BEGIN Provided data

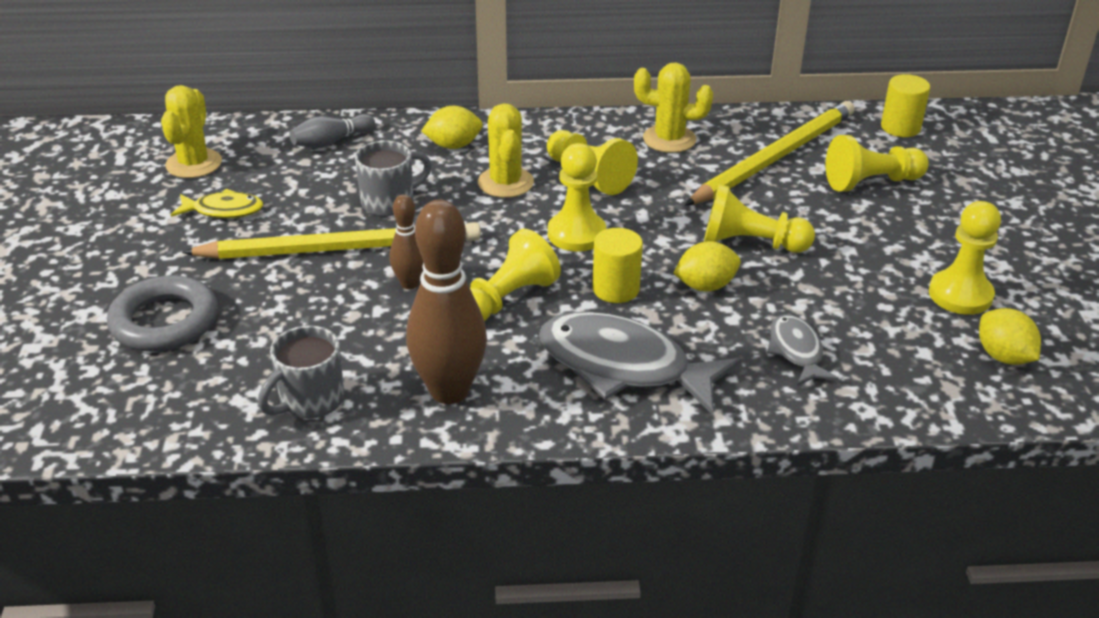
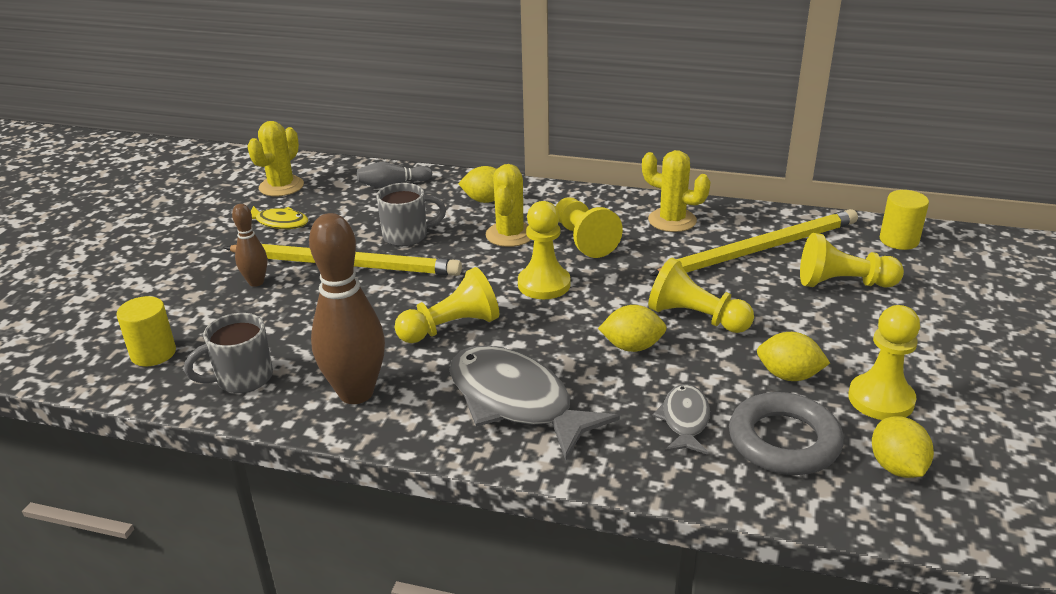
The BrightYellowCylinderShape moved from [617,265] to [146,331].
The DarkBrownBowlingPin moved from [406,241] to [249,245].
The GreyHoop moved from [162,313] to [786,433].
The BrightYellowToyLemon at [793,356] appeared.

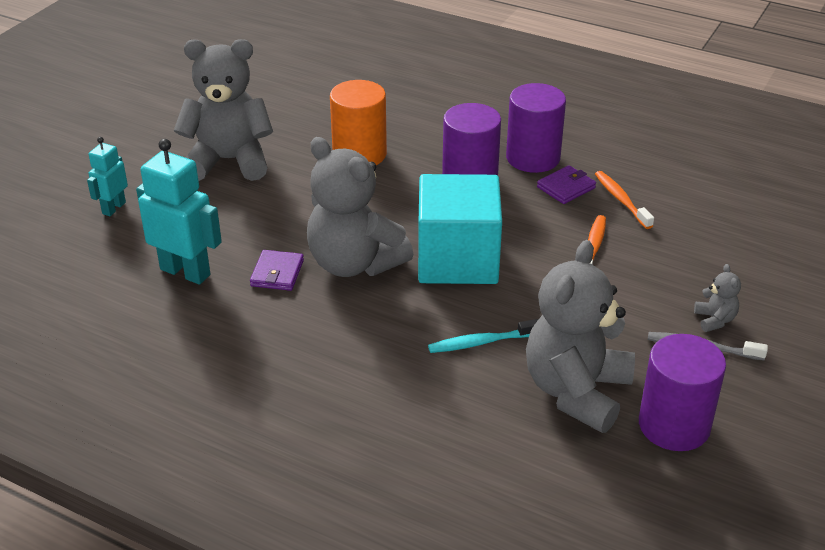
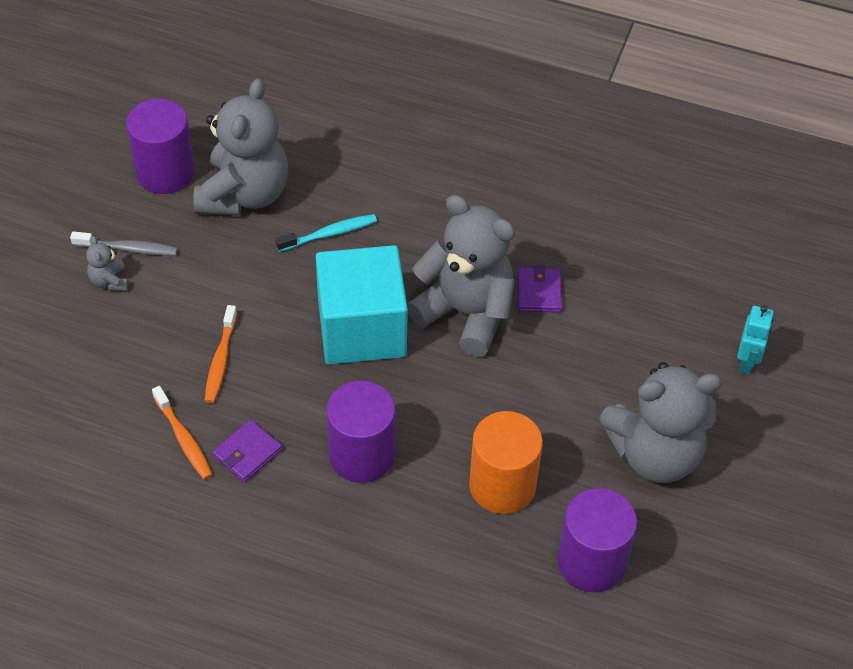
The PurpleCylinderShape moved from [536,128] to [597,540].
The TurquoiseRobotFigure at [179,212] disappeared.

END Provided data
BEGIN Provided data

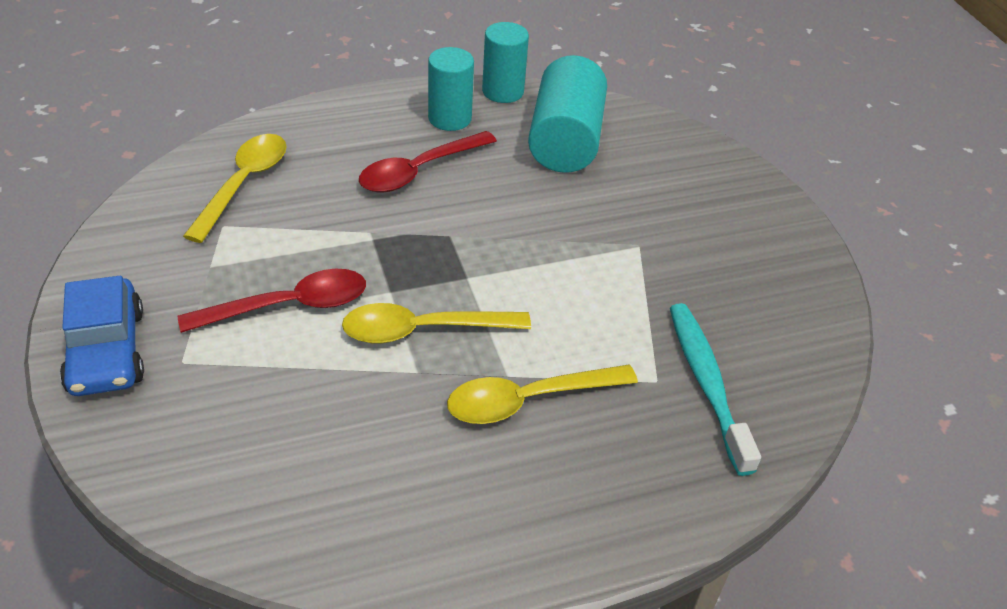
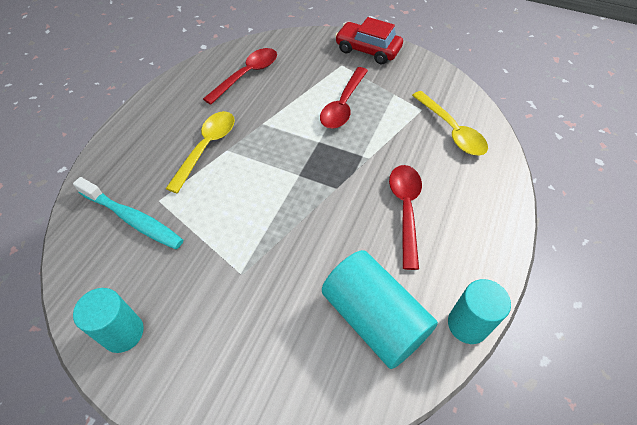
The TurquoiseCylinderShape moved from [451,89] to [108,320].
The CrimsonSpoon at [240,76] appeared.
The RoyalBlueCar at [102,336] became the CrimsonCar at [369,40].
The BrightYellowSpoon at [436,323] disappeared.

END Provided data

[Required action]
Would you output the lines above from the line holding "The DarkBrownBowlingPin moved" up to and including the line holding "The TurquoiseRobotFigure at", exactly and only those, with no pictures?

[Response for this exercise]
The DarkBrownBowlingPin moved from [406,241] to [249,245].
The GreyHoop moved from [162,313] to [786,433].
The BrightYellowToyLemon at [793,356] appeared.

The PurpleCylinderShape moved from [536,128] to [597,540].
The TurquoiseRobotFigure at [179,212] disappeared.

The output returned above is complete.